- **Given information**
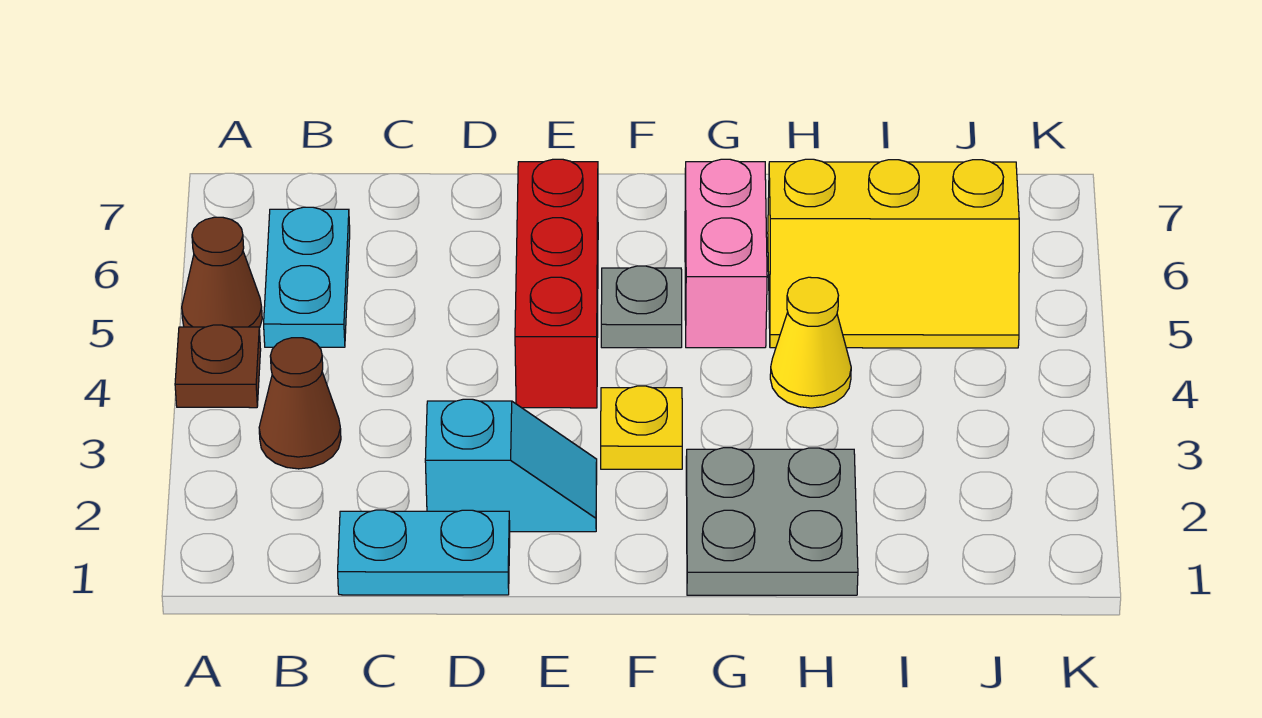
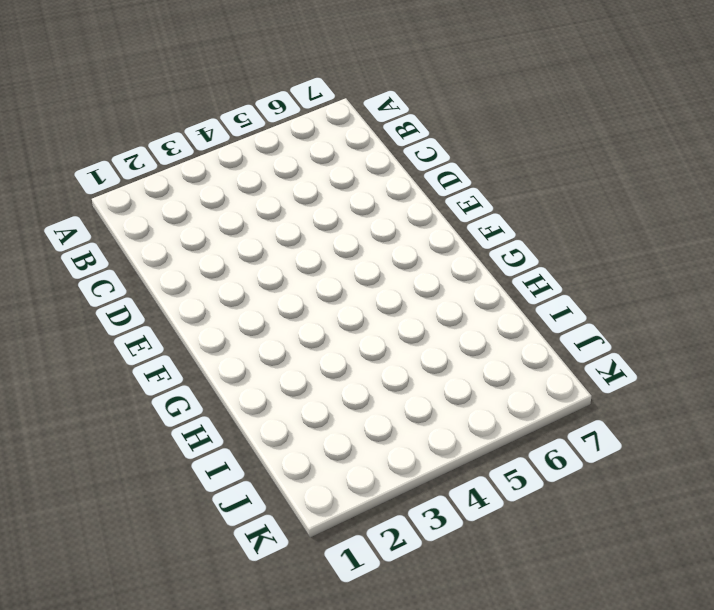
none -> brown plate A4 level 1
none -> brown cone A5 level 1
none -> brown cone B3 level 1

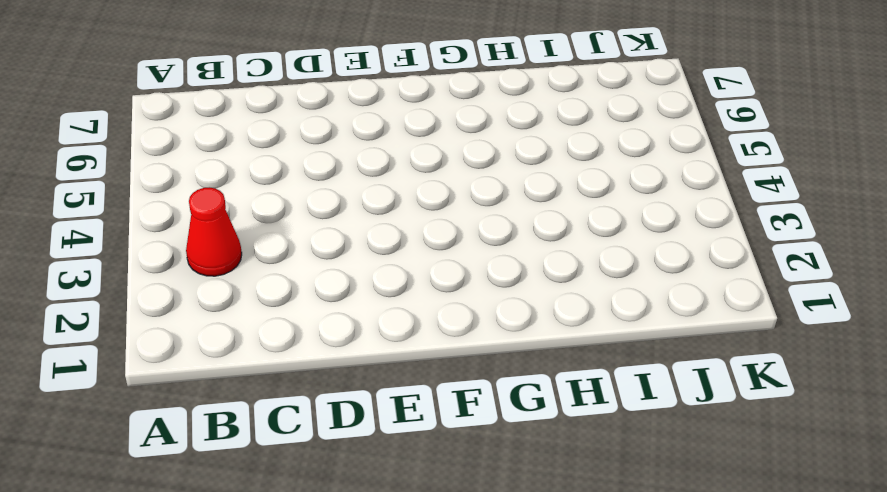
red cone B3 level 1 -> brown cone B3 level 1
none -> brown plate A4 level 1
none -> brown cone A5 level 1
none -> cyan plate B5:B6 level 1

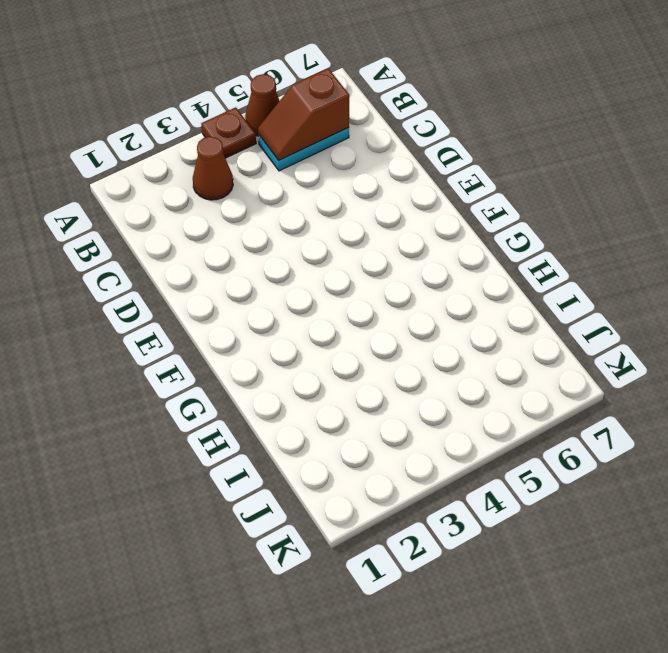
brown slope B5:B6 level 2 top 6 -> none
none -> cyan plate C1:D1 level 1
none -> cyan slope D2:E2 level 1 top D
none -> red brick E4:E6 level 1

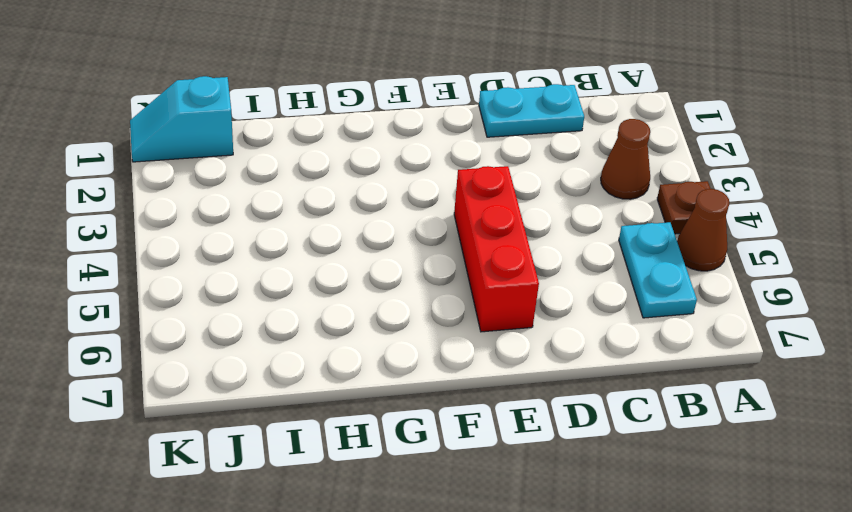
cyan slope J1:K1 level 1 top J -> cyan slope D2:E2 level 1 top D
none -> yellow plate F3 level 1
none -> grey plate F5 level 1
none -> grey plate G1:H2 level 1

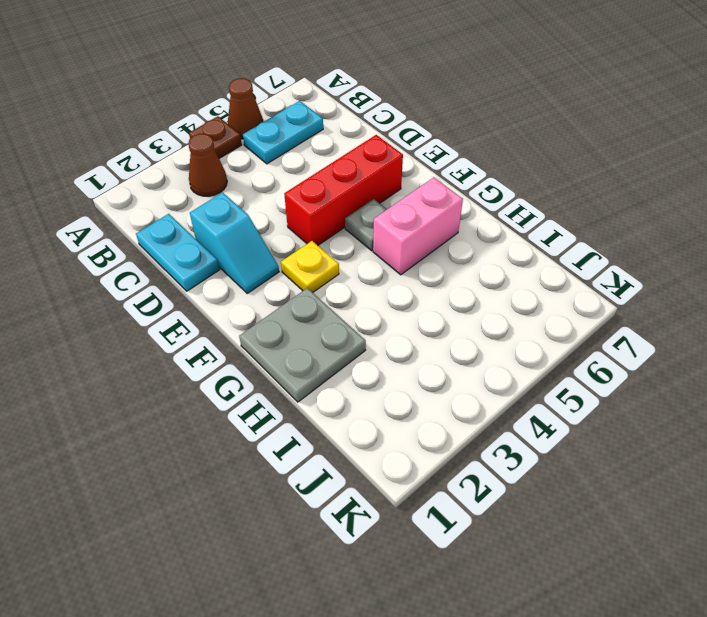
none -> yellow cone H4 level 1
none -> yellow slope H5:J6 level 1 top 6

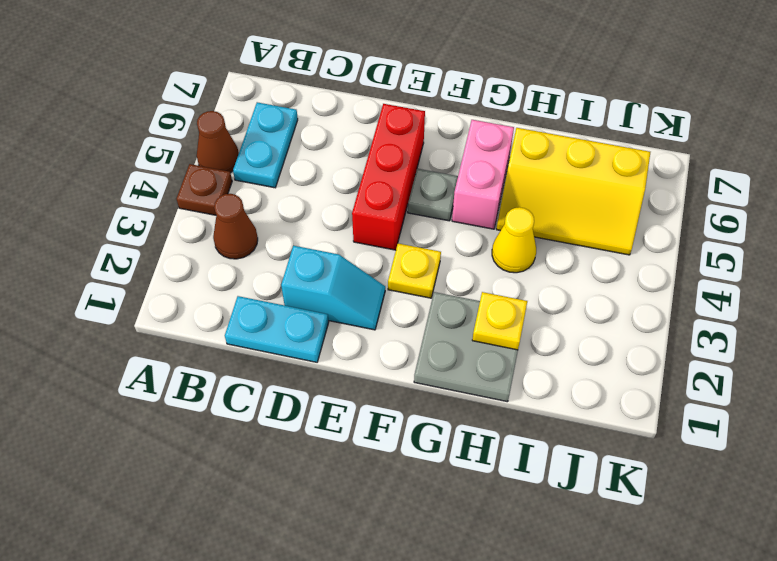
yellow plate H2 level 2 -> none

- **What you have to do**
Write out every line above exactly as it is, leaving out the pictures.

- **Task answer**
none -> brown plate A4 level 1
none -> brown cone A5 level 1
none -> brown cone B3 level 1

red cone B3 level 1 -> brown cone B3 level 1
none -> brown plate A4 level 1
none -> brown cone A5 level 1
none -> cyan plate B5:B6 level 1

brown slope B5:B6 level 2 top 6 -> none
none -> cyan plate C1:D1 level 1
none -> cyan slope D2:E2 level 1 top D
none -> red brick E4:E6 level 1

cyan slope J1:K1 level 1 top J -> cyan slope D2:E2 level 1 top D
none -> yellow plate F3 level 1
none -> grey plate F5 level 1
none -> grey plate G1:H2 level 1

none -> yellow cone H4 level 1
none -> yellow slope H5:J6 level 1 top 6

yellow plate H2 level 2 -> none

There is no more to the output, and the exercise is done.